▶ PROBLEM:
Provide nothing except how many lines of the data contain the word "COIL".
DATA EXTRACT below:
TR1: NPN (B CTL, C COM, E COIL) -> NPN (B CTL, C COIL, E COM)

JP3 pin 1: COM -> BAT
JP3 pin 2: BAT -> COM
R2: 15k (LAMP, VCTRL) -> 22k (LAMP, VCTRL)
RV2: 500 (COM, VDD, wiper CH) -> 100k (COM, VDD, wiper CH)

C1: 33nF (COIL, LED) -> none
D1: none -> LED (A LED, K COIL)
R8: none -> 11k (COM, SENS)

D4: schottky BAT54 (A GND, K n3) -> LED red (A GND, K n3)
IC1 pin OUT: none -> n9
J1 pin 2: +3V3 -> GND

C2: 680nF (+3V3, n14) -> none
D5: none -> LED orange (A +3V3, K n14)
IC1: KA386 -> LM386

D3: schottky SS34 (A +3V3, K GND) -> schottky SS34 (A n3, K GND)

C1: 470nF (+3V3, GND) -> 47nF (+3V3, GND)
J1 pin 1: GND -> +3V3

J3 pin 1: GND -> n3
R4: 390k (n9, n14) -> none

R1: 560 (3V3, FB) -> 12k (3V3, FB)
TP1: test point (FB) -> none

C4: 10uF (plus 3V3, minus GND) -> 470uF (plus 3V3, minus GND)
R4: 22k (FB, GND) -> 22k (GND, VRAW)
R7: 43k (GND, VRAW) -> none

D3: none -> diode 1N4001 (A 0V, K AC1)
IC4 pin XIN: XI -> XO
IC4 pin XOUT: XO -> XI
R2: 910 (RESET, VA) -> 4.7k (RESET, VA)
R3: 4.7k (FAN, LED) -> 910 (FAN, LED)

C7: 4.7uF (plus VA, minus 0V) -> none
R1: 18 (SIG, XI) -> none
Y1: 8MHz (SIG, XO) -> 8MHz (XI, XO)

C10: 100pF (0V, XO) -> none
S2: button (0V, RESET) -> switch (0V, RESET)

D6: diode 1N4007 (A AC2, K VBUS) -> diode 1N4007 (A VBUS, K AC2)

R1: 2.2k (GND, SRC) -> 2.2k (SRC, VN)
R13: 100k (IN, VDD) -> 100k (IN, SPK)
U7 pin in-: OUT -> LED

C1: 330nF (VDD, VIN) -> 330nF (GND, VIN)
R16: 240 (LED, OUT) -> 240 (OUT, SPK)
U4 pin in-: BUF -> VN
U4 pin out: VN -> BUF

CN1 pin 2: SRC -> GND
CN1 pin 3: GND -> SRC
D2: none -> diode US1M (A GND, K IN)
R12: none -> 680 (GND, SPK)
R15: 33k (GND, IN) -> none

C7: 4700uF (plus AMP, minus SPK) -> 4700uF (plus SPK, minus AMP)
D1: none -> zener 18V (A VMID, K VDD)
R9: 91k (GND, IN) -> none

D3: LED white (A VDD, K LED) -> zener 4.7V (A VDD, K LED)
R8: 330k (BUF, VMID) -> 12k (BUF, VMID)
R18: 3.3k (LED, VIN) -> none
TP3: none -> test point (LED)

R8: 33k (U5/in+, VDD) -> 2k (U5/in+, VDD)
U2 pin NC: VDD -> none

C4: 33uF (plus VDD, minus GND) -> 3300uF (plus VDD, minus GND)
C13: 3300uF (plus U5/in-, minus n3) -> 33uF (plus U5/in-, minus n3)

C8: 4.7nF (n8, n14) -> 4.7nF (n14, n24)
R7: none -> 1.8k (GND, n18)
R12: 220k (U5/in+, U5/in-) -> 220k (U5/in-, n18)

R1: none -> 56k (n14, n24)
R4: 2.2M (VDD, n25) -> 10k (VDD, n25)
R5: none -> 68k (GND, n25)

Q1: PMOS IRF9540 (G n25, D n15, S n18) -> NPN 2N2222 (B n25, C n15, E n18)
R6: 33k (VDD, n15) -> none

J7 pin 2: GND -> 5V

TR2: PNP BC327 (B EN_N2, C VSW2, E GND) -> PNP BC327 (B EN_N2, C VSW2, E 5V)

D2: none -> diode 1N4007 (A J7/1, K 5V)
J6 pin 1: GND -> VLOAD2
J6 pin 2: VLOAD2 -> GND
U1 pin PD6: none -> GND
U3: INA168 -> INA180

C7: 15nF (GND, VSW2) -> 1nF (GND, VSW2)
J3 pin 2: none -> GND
End of DATA EXTRACT.
▶ WORKED SOLUTION:
3